===== Exercise inputs =====

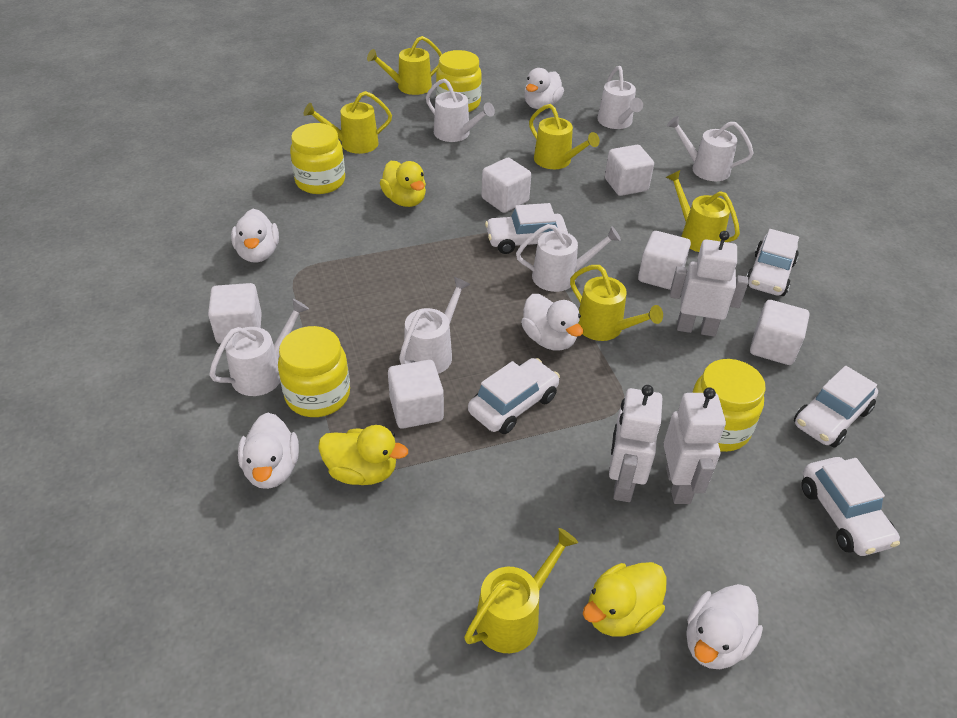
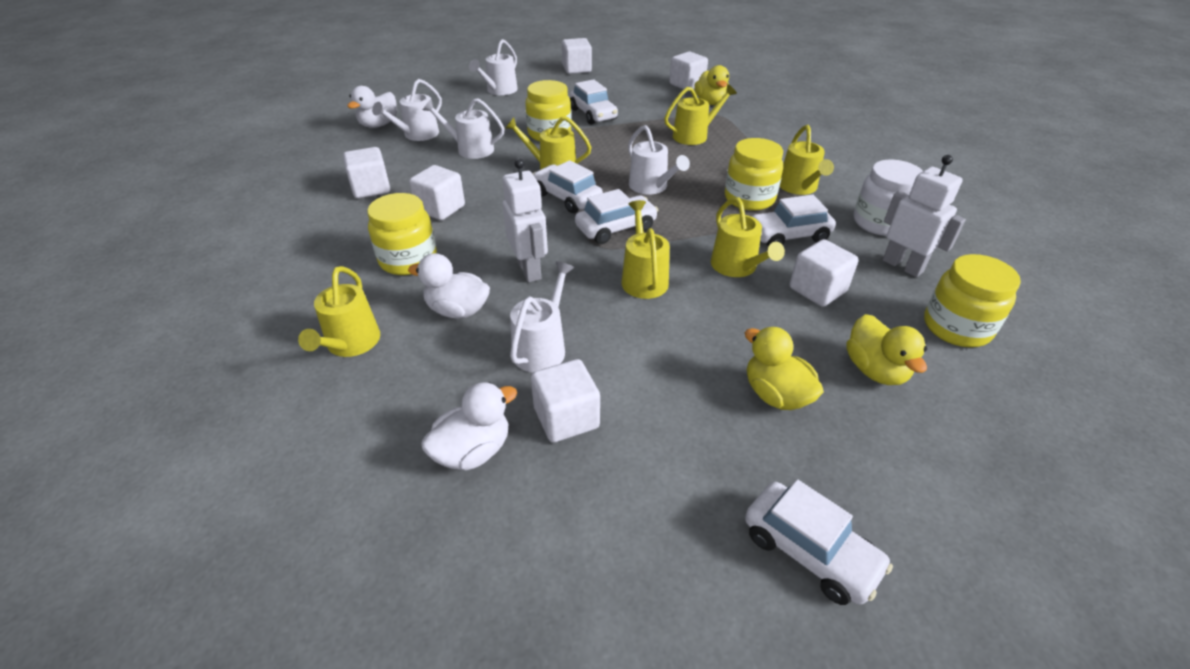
white duck: 5 -> 3
white jar: 0 -> 1
white robot: 3 -> 2
white watering can: 6 -> 5

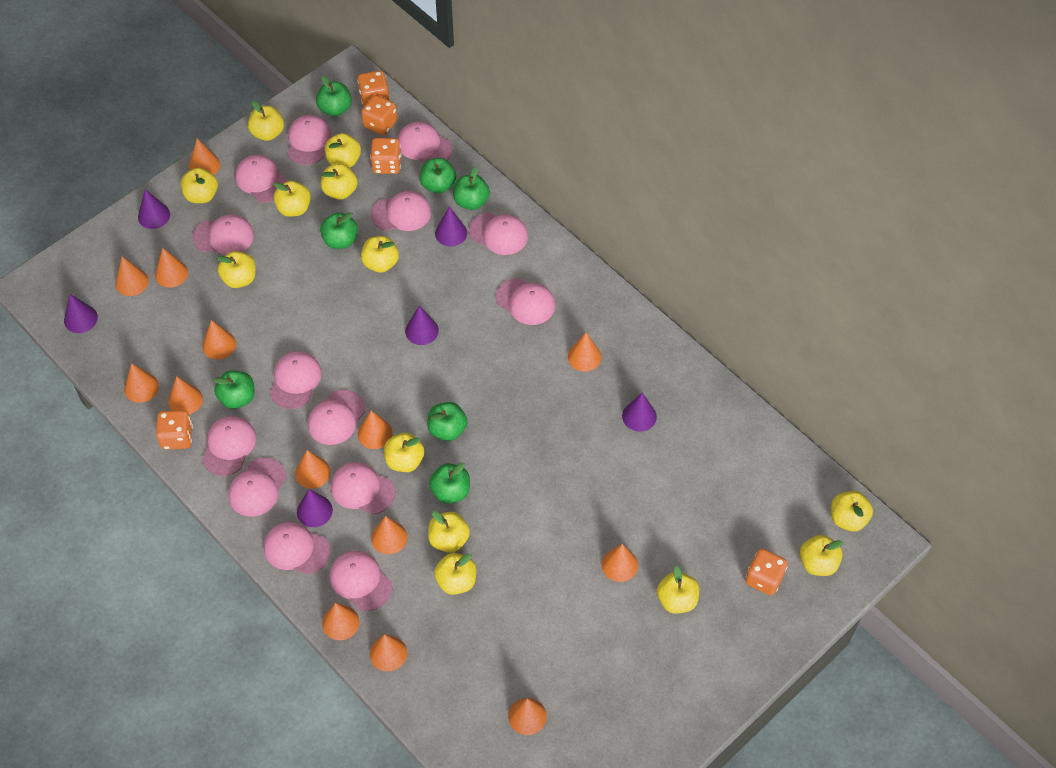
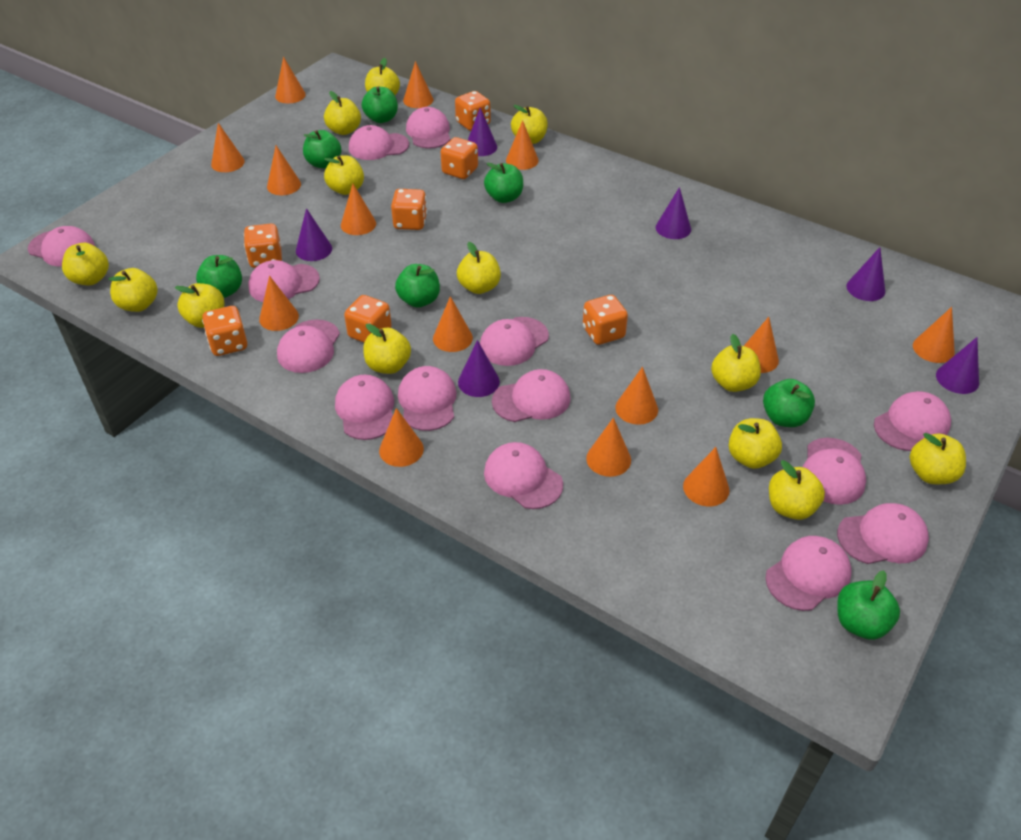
orange dice: 5 -> 7

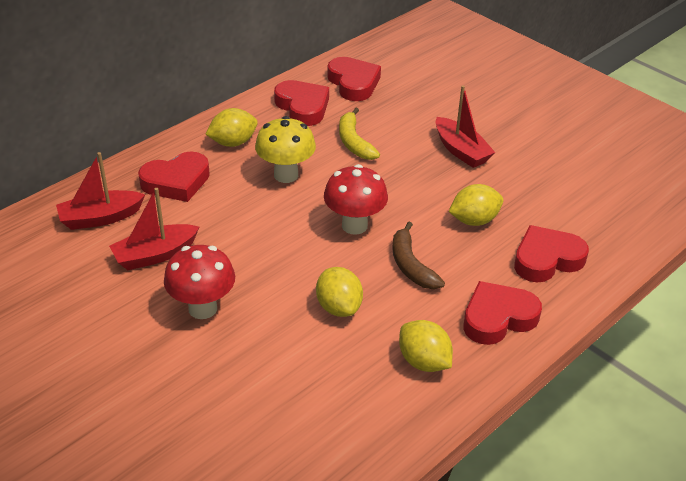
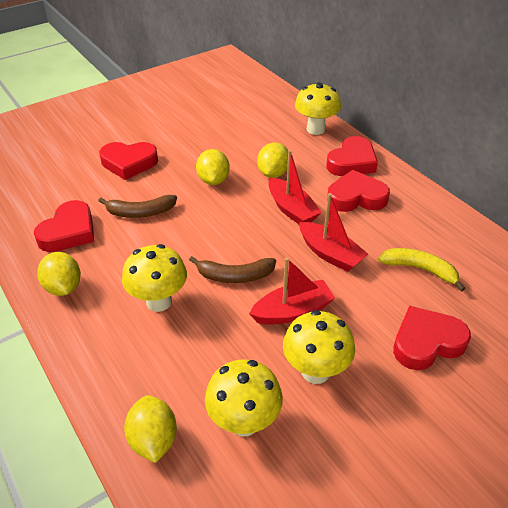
brown banana: 1 -> 2
red mushroom: 2 -> 0
yellow mushroom: 1 -> 4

=====

Work order:
All entries must be written out again exactly as given, with no pictures in the copy.

Solution to the exercise:
white duck: 5 -> 3
white jar: 0 -> 1
white robot: 3 -> 2
white watering can: 6 -> 5

orange dice: 5 -> 7

brown banana: 1 -> 2
red mushroom: 2 -> 0
yellow mushroom: 1 -> 4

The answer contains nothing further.